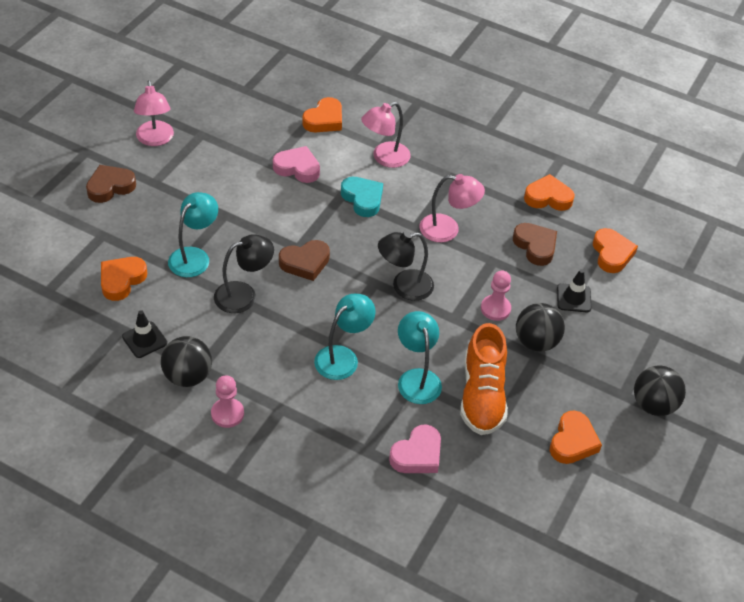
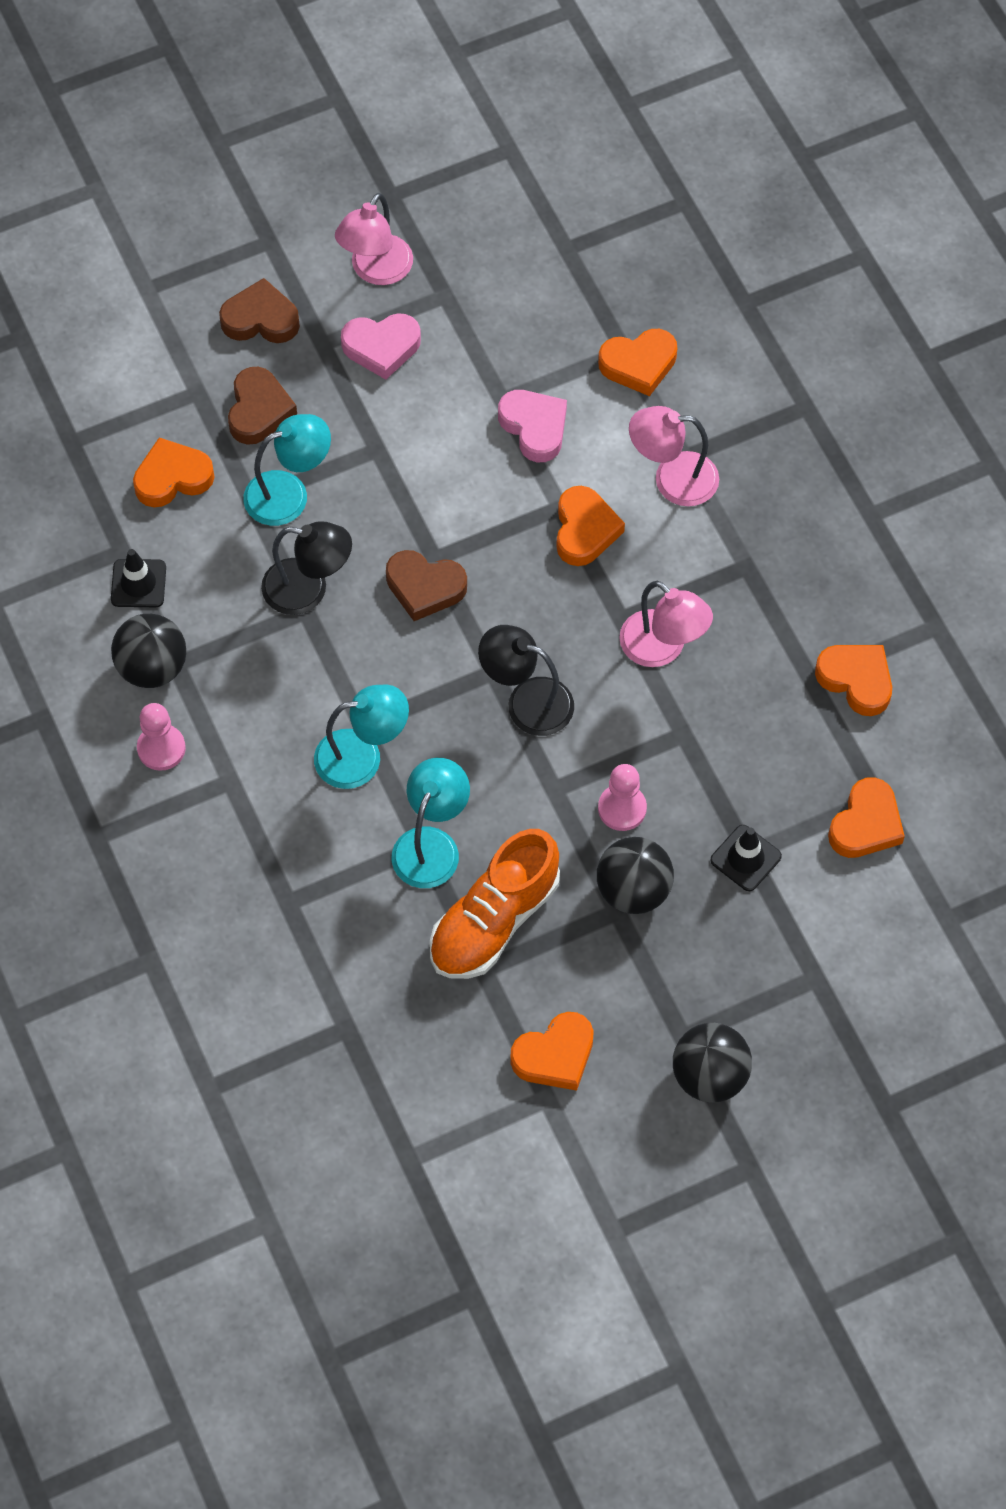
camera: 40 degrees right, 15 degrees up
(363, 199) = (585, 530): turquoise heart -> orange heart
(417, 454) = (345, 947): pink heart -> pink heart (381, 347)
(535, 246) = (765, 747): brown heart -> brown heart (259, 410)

• [What is needed]: Search the listing above for the string "heart" and copy each line that has it.

• [Response]:
(363, 199) = (585, 530): turquoise heart -> orange heart
(417, 454) = (345, 947): pink heart -> pink heart (381, 347)
(535, 246) = (765, 747): brown heart -> brown heart (259, 410)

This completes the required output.